Copy the part of the entries that opens with the line containing "fabricated [779, 419]" and runs through the end of the entries.

>> BEGIN Data records

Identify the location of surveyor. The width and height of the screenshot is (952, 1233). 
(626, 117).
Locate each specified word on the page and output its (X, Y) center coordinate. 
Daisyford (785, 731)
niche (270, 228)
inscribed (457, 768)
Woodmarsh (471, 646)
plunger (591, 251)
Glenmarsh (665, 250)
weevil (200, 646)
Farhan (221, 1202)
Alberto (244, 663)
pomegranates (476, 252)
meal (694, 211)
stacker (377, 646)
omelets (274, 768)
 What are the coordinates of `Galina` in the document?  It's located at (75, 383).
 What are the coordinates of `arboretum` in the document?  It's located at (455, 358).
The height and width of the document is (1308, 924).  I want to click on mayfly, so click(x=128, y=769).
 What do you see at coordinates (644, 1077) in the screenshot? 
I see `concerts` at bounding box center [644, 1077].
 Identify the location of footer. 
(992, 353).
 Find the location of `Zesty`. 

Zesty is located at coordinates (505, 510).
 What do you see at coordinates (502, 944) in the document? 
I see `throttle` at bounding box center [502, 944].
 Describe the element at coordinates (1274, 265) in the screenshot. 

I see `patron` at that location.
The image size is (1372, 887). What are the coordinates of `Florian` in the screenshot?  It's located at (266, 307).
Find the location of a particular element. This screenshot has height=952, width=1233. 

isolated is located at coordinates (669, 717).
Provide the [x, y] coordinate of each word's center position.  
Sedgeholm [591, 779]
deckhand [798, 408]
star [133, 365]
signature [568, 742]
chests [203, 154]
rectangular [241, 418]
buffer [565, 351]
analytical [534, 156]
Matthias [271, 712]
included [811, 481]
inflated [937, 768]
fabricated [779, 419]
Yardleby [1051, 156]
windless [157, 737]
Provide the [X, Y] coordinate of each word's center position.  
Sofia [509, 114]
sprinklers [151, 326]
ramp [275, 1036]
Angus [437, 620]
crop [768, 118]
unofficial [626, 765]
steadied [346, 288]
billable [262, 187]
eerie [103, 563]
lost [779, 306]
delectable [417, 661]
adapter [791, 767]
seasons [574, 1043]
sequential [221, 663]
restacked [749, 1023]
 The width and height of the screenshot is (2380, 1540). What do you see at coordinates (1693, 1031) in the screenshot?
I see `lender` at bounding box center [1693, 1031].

>> END Data records

# Expected answer:
fabricated [779, 419]
Yardleby [1051, 156]
windless [157, 737]
Provide the [X, Y] coordinate of each word's center position.  
Sofia [509, 114]
sprinklers [151, 326]
ramp [275, 1036]
Angus [437, 620]
crop [768, 118]
unofficial [626, 765]
steadied [346, 288]
billable [262, 187]
eerie [103, 563]
lost [779, 306]
delectable [417, 661]
adapter [791, 767]
seasons [574, 1043]
sequential [221, 663]
restacked [749, 1023]
 The width and height of the screenshot is (2380, 1540). What do you see at coordinates (1693, 1031) in the screenshot?
I see `lender` at bounding box center [1693, 1031].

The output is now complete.